[TASK MATERIAL — start]
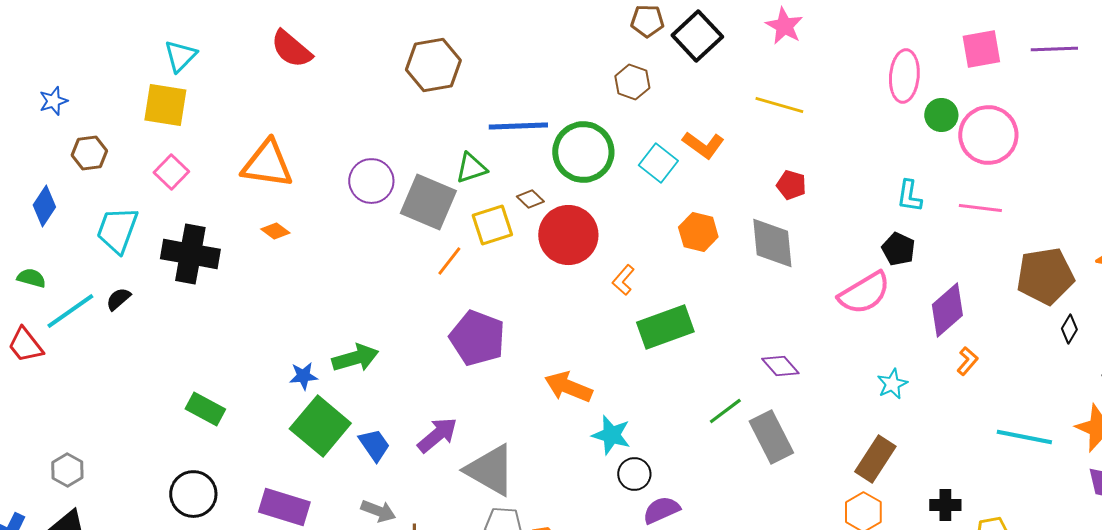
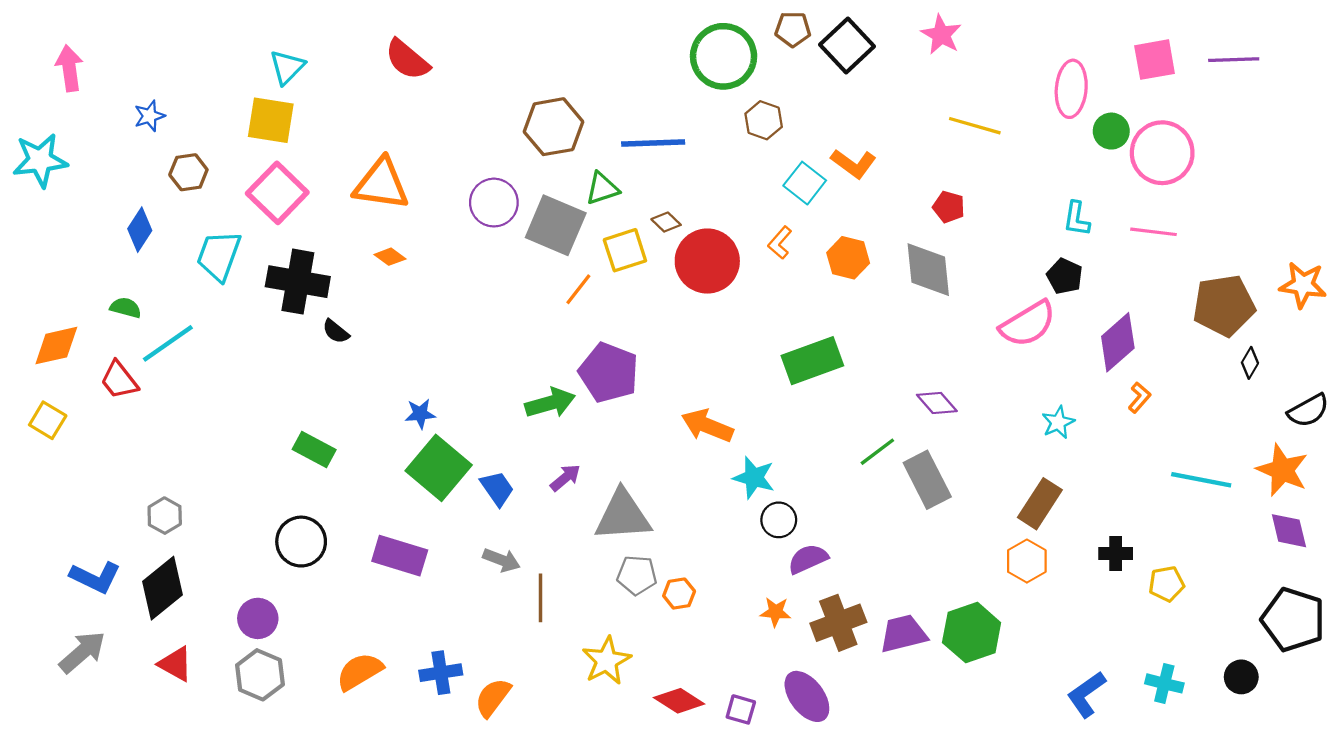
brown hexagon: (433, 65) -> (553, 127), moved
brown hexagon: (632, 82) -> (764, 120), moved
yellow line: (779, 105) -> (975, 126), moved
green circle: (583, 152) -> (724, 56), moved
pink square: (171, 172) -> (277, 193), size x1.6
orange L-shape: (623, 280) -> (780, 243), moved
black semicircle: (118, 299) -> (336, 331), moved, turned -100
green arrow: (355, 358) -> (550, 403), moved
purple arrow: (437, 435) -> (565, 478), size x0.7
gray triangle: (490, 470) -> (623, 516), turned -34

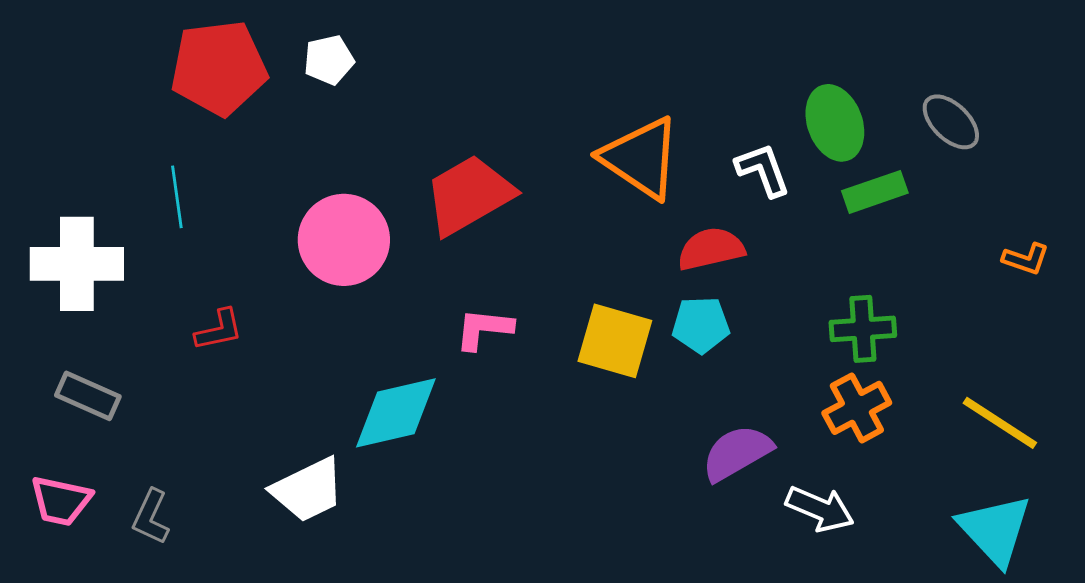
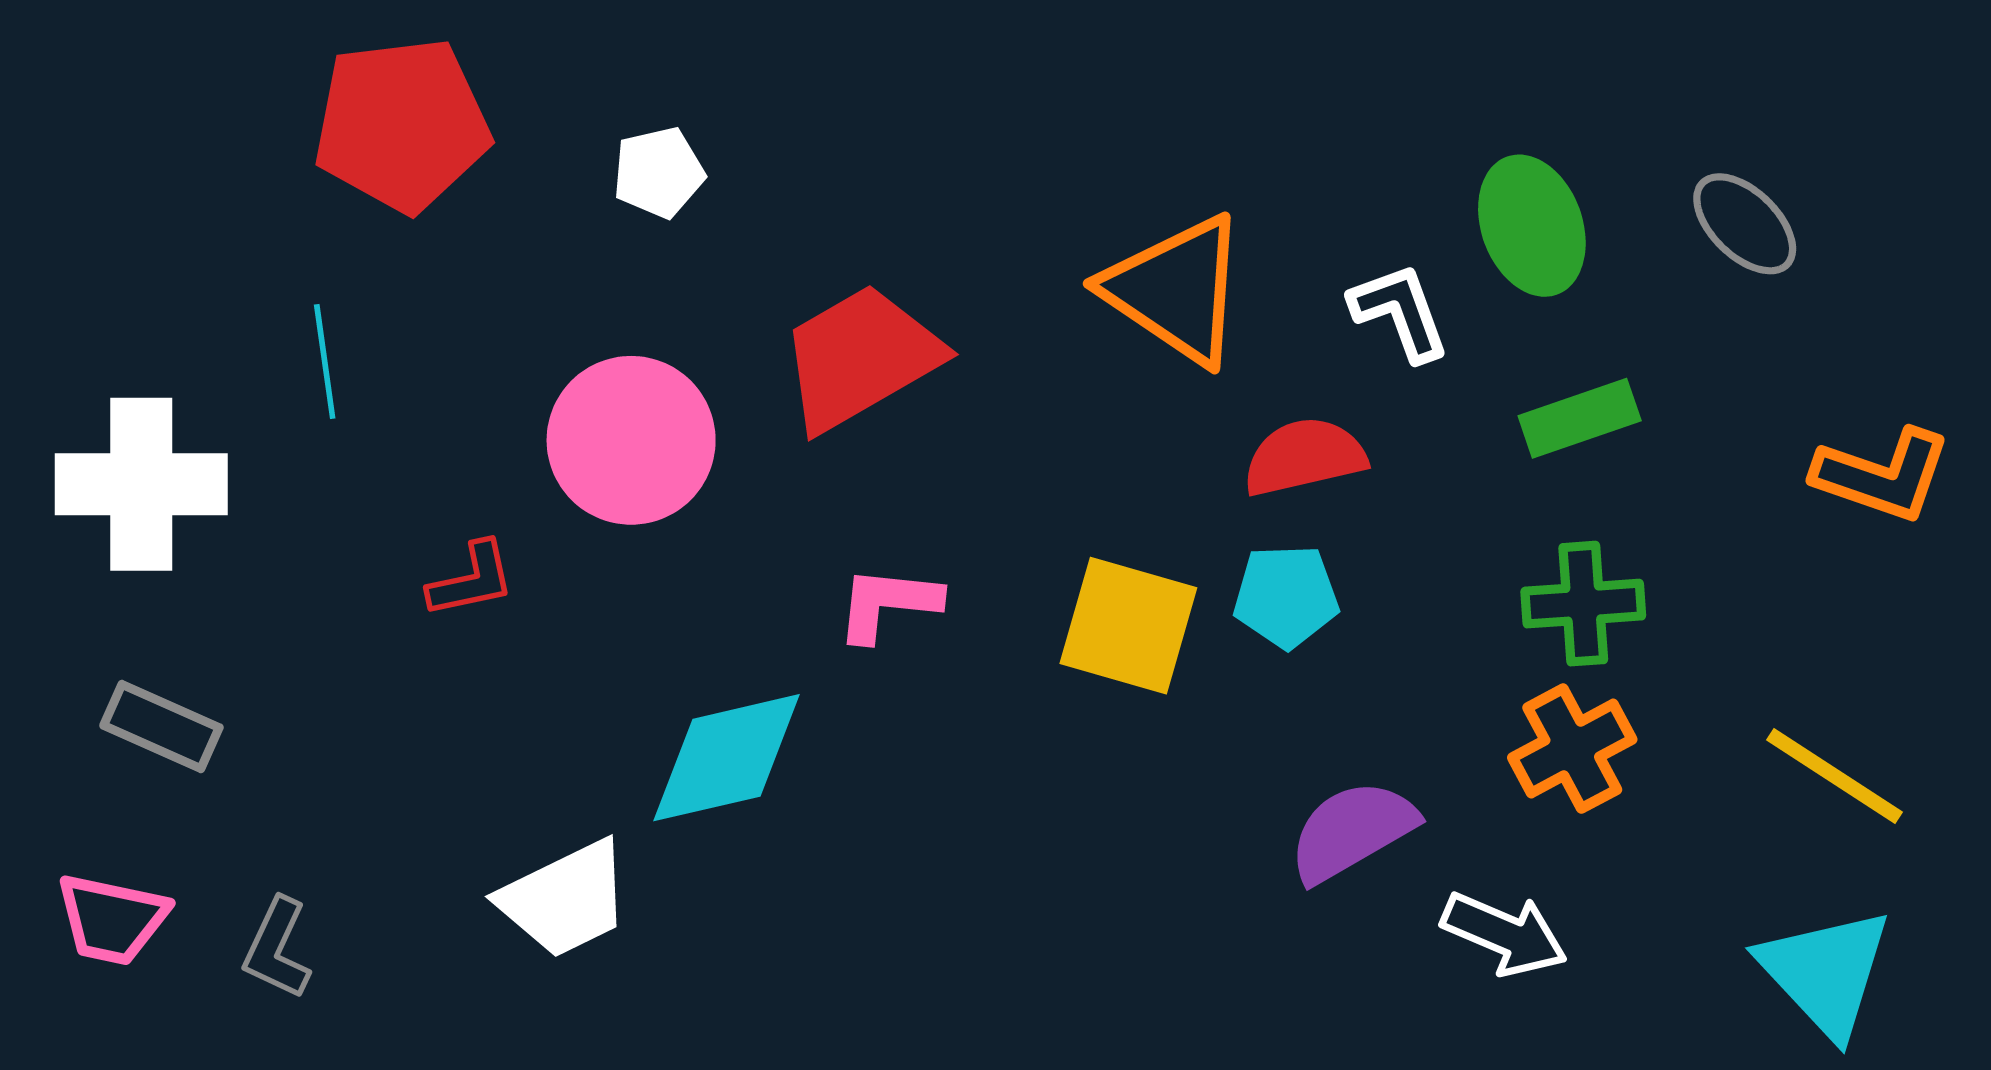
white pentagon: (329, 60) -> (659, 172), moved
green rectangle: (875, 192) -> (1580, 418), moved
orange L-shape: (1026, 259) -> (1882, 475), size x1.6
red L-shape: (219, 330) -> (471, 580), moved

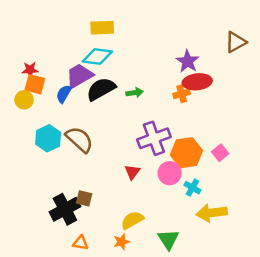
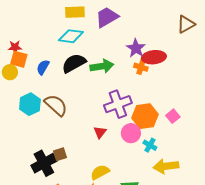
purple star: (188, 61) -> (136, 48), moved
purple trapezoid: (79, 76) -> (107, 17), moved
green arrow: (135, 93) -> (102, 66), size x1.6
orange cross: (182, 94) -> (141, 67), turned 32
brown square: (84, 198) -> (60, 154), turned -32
[TASK MATERIAL — finish]
■ **WHAT YOU WILL DO**: Everything from the line with "purple trapezoid: (79, 76)" through the last line of the data above, please return word for word, and no other line.

■ **RESULT OF THE EXERCISE**:
purple trapezoid: (79, 76) -> (107, 17), moved
green arrow: (135, 93) -> (102, 66), size x1.6
orange cross: (182, 94) -> (141, 67), turned 32
brown square: (84, 198) -> (60, 154), turned -32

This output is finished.